EXERCISE INPUT start
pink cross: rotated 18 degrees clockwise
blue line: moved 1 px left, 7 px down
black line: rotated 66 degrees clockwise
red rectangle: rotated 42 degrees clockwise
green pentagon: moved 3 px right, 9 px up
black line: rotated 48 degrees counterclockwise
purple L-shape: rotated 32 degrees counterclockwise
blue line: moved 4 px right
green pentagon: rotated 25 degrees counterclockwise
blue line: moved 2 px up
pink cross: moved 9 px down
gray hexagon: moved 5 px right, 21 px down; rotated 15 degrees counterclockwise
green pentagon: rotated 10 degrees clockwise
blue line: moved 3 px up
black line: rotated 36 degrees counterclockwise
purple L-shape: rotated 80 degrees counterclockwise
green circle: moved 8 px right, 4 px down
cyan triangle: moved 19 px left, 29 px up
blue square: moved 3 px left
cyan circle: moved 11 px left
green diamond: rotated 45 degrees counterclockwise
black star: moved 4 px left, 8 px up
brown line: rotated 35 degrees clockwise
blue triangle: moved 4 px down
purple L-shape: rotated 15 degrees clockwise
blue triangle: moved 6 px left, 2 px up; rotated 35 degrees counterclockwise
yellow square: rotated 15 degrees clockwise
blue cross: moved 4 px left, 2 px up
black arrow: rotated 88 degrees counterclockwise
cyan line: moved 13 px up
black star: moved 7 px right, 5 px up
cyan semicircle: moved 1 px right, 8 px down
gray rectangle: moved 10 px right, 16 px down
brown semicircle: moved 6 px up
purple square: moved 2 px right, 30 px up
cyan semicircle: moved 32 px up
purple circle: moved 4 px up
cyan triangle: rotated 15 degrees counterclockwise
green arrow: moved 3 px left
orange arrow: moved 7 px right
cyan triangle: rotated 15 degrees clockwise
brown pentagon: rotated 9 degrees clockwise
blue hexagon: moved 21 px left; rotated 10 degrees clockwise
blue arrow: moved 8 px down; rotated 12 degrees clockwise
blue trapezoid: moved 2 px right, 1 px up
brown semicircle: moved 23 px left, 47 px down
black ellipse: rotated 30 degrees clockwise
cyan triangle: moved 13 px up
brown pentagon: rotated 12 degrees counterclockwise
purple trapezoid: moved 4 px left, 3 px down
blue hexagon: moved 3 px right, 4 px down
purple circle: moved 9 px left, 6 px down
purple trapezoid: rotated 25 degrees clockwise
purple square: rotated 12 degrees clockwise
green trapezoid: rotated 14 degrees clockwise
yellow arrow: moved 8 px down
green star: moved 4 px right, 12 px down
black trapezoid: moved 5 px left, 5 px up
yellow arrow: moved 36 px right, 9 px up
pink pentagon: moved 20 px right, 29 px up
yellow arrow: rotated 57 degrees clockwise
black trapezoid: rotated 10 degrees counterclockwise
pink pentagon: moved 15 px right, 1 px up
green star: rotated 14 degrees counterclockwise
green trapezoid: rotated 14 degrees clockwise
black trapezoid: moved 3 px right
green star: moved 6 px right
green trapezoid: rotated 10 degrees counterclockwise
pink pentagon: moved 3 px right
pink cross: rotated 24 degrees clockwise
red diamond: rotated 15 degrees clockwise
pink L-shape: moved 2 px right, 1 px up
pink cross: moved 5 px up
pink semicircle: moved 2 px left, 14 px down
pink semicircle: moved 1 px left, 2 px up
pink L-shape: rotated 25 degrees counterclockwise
EXERCISE INPUT end
• DIRECTION:
Arrange the rows above as a numbered list, starting with the first row and ending with the row that contains "cyan semicircle: moved 1 px right, 8 px down". Include both of these rows and leave out any blank lines.

• COMPLETED TASK:
1. pink cross: rotated 18 degrees clockwise
2. blue line: moved 1 px left, 7 px down
3. black line: rotated 66 degrees clockwise
4. red rectangle: rotated 42 degrees clockwise
5. green pentagon: moved 3 px right, 9 px up
6. black line: rotated 48 degrees counterclockwise
7. purple L-shape: rotated 32 degrees counterclockwise
8. blue line: moved 4 px right
9. green pentagon: rotated 25 degrees counterclockwise
10. blue line: moved 2 px up
11. pink cross: moved 9 px down
12. gray hexagon: moved 5 px right, 21 px down; rotated 15 degrees counterclockwise
13. green pentagon: rotated 10 degrees clockwise
14. blue line: moved 3 px up
15. black line: rotated 36 degrees counterclockwise
16. purple L-shape: rotated 80 degrees counterclockwise
17. green circle: moved 8 px right, 4 px down
18. cyan triangle: moved 19 px left, 29 px up
19. blue square: moved 3 px left
20. cyan circle: moved 11 px left
21. green diamond: rotated 45 degrees counterclockwise
22. black star: moved 4 px left, 8 px up
23. brown line: rotated 35 degrees clockwise
24. blue triangle: moved 4 px down
25. purple L-shape: rotated 15 degrees clockwise
26. blue triangle: moved 6 px left, 2 px up; rotated 35 degrees counterclockwise
27. yellow square: rotated 15 degrees clockwise
28. blue cross: moved 4 px left, 2 px up
29. black arrow: rotated 88 degrees counterclockwise
30. cyan line: moved 13 px up
31. black star: moved 7 px right, 5 px up
32. cyan semicircle: moved 1 px right, 8 px down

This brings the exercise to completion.